(Coordinate-based change listings)

★ ★ ★ ★

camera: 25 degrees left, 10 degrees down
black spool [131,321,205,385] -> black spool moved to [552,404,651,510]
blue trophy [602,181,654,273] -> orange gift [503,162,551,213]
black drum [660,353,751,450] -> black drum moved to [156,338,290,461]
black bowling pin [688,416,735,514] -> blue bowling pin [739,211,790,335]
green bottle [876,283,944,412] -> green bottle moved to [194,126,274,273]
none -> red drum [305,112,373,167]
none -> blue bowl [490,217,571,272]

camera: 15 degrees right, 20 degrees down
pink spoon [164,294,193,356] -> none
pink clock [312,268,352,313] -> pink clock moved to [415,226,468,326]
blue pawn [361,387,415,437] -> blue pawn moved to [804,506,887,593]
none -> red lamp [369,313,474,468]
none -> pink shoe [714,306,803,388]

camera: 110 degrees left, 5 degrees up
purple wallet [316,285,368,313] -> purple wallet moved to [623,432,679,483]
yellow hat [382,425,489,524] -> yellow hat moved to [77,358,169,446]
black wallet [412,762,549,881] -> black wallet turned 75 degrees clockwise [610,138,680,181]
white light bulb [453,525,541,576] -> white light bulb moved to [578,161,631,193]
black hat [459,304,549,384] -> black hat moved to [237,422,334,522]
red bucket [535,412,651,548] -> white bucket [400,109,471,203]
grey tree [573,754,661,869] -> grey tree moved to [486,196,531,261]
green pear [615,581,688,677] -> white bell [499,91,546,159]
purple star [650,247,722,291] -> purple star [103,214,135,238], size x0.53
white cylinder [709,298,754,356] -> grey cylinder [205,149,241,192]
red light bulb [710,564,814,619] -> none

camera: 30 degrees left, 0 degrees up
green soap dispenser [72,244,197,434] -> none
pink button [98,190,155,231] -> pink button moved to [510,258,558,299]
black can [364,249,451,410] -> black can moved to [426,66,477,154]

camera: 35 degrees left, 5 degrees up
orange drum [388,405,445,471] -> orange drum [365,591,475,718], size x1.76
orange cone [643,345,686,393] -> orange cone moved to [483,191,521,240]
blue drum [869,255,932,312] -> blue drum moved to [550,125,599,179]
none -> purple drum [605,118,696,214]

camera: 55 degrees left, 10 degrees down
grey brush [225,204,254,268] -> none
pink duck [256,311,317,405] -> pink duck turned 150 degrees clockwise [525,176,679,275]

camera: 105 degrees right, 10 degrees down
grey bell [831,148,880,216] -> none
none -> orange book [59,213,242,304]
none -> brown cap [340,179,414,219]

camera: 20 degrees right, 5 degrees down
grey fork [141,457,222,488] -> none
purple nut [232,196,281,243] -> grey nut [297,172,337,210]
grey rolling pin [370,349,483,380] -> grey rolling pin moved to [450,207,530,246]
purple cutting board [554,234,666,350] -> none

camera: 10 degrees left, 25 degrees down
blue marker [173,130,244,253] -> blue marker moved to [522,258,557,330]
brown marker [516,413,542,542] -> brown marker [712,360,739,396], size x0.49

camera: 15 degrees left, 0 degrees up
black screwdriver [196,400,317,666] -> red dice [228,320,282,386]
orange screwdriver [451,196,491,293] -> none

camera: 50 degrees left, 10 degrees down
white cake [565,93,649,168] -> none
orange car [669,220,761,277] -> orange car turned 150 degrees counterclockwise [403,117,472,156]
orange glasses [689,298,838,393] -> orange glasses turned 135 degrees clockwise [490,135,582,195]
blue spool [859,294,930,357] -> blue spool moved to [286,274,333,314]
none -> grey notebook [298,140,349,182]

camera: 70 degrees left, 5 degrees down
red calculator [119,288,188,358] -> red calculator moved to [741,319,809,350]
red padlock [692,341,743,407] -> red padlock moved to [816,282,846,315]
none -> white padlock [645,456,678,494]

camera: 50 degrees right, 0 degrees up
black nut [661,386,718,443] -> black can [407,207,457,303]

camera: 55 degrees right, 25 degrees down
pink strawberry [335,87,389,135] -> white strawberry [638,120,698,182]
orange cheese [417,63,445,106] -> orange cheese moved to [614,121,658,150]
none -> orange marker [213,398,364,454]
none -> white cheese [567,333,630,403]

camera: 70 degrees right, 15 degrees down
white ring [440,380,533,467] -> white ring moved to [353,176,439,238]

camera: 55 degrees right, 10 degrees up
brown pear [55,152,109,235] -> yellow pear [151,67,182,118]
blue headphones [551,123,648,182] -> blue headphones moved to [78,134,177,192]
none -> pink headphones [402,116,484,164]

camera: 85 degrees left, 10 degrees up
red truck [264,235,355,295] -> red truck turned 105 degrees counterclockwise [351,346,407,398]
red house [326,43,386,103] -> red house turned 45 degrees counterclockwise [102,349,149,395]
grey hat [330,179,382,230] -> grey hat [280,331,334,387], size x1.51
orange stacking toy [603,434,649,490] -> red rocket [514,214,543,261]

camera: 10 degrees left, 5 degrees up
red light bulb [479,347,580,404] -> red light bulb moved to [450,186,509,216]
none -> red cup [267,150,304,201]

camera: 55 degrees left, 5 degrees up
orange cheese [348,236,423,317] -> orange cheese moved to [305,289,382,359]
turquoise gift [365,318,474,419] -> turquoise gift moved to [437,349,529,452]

★ ★ ★ ★

A single number is the whole answer: the number of lines in the entries that include "wallet".

2